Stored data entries
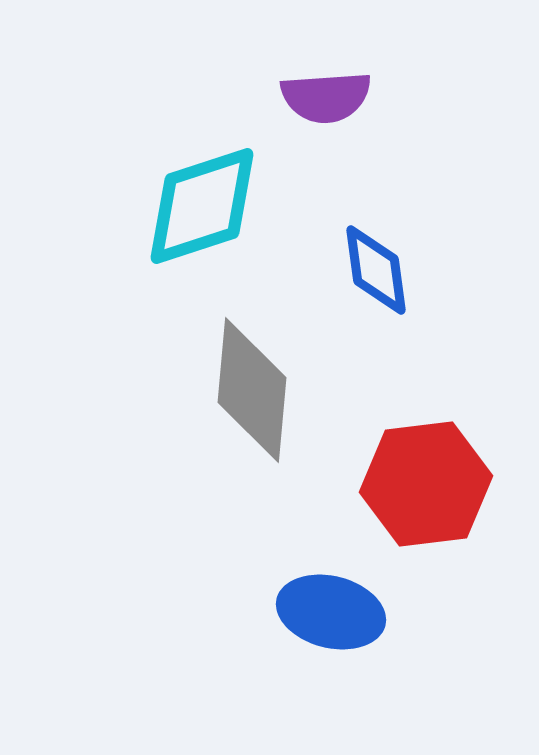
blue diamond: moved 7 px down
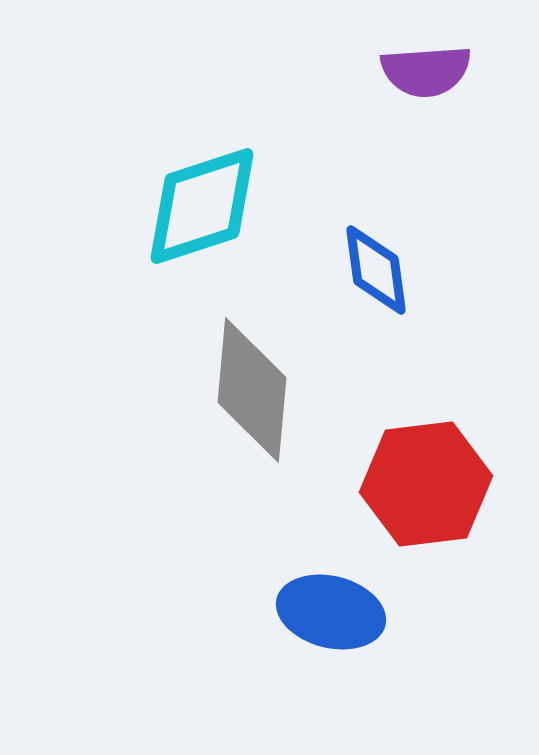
purple semicircle: moved 100 px right, 26 px up
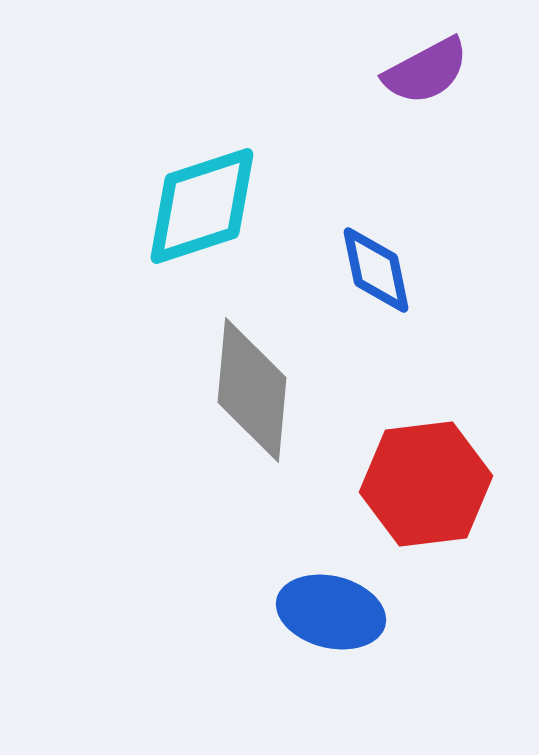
purple semicircle: rotated 24 degrees counterclockwise
blue diamond: rotated 4 degrees counterclockwise
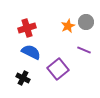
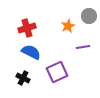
gray circle: moved 3 px right, 6 px up
purple line: moved 1 px left, 3 px up; rotated 32 degrees counterclockwise
purple square: moved 1 px left, 3 px down; rotated 15 degrees clockwise
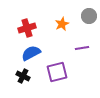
orange star: moved 6 px left, 2 px up
purple line: moved 1 px left, 1 px down
blue semicircle: moved 1 px down; rotated 54 degrees counterclockwise
purple square: rotated 10 degrees clockwise
black cross: moved 2 px up
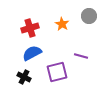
orange star: rotated 16 degrees counterclockwise
red cross: moved 3 px right
purple line: moved 1 px left, 8 px down; rotated 24 degrees clockwise
blue semicircle: moved 1 px right
black cross: moved 1 px right, 1 px down
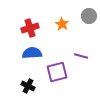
blue semicircle: rotated 24 degrees clockwise
black cross: moved 4 px right, 9 px down
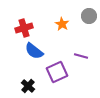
red cross: moved 6 px left
blue semicircle: moved 2 px right, 2 px up; rotated 138 degrees counterclockwise
purple square: rotated 10 degrees counterclockwise
black cross: rotated 16 degrees clockwise
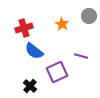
black cross: moved 2 px right
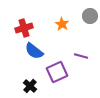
gray circle: moved 1 px right
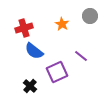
purple line: rotated 24 degrees clockwise
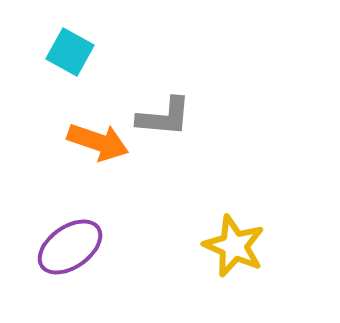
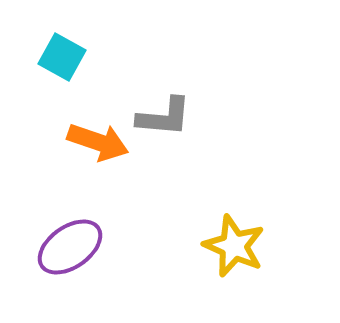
cyan square: moved 8 px left, 5 px down
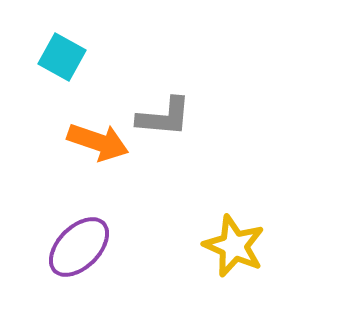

**DESCRIPTION OF THE TASK:** Collect every line of the material above that contains the string "down", and copy each one. Matches must have the same case.

**ANSWER FOR THIS EXERCISE:**
blue diamond: moved 7 px down
purple square: moved 1 px left, 3 px down; rotated 15 degrees clockwise
purple line: moved 1 px left, 1 px down
blue semicircle: moved 1 px down; rotated 54 degrees counterclockwise
purple line: moved 1 px left, 8 px down; rotated 24 degrees clockwise
black cross: moved 1 px right, 1 px down
black cross: moved 4 px right, 9 px down
cyan square: moved 8 px left, 5 px down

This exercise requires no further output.